Exercise description — Your answer must contain each line of the data, copied exactly.

--- --- ---

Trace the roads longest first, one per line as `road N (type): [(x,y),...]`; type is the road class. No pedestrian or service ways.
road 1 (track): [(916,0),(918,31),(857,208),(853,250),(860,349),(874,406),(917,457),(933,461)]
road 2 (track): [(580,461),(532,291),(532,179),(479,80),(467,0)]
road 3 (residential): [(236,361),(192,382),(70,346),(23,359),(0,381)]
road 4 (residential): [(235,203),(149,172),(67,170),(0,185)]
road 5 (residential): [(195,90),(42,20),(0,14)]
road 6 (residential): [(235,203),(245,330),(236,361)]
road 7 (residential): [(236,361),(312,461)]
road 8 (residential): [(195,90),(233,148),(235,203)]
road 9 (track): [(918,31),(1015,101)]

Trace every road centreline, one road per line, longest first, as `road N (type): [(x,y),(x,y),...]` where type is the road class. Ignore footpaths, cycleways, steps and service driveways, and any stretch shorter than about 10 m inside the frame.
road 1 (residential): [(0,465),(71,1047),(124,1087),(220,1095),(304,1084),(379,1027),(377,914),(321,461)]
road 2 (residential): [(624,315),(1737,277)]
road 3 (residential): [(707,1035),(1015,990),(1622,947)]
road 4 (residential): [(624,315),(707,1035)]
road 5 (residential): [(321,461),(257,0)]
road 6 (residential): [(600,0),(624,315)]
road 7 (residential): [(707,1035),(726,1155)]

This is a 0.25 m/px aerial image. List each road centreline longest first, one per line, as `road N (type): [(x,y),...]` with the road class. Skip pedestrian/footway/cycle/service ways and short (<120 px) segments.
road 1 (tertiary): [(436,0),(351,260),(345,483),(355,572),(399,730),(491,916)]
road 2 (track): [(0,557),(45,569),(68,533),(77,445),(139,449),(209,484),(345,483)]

--- --- ---

Solved problem —
Trace the roads longest first, one per line as `road N (type): [(x,y),...]`; type is the road class. No pedestrian or service ways.
road 1 (track): [(916,0),(918,31),(857,208),(853,250),(860,349),(874,406),(917,457),(933,461)]
road 2 (track): [(580,461),(532,291),(532,179),(479,80),(467,0)]
road 3 (residential): [(236,361),(192,382),(70,346),(23,359),(0,381)]
road 4 (residential): [(235,203),(149,172),(67,170),(0,185)]
road 5 (residential): [(195,90),(42,20),(0,14)]
road 6 (residential): [(235,203),(245,330),(236,361)]
road 7 (residential): [(236,361),(312,461)]
road 8 (residential): [(195,90),(233,148),(235,203)]
road 9 (track): [(918,31),(1015,101)]

Trace every road centreline, one road per line, longest first, as `road N (type): [(x,y),(x,y),...]` where type is the road class. Ignore footpaths, cycleways, steps and service driveways, and any stretch shorter than about 10 m inside the frame.
road 1 (residential): [(0,465),(71,1047),(124,1087),(220,1095),(304,1084),(379,1027),(377,914),(321,461)]
road 2 (residential): [(624,315),(1737,277)]
road 3 (residential): [(707,1035),(1015,990),(1622,947)]
road 4 (residential): [(624,315),(707,1035)]
road 5 (residential): [(321,461),(257,0)]
road 6 (residential): [(600,0),(624,315)]
road 7 (residential): [(707,1035),(726,1155)]

This is a 0.25 m/px aerial image. List each road centreline longest first, one per line, as `road N (type): [(x,y),...]` with the road class. Skip pedestrian/footway/cycle/service ways and short (<120 px) segments.
road 1 (tertiary): [(436,0),(351,260),(345,483),(355,572),(399,730),(491,916)]
road 2 (track): [(0,557),(45,569),(68,533),(77,445),(139,449),(209,484),(345,483)]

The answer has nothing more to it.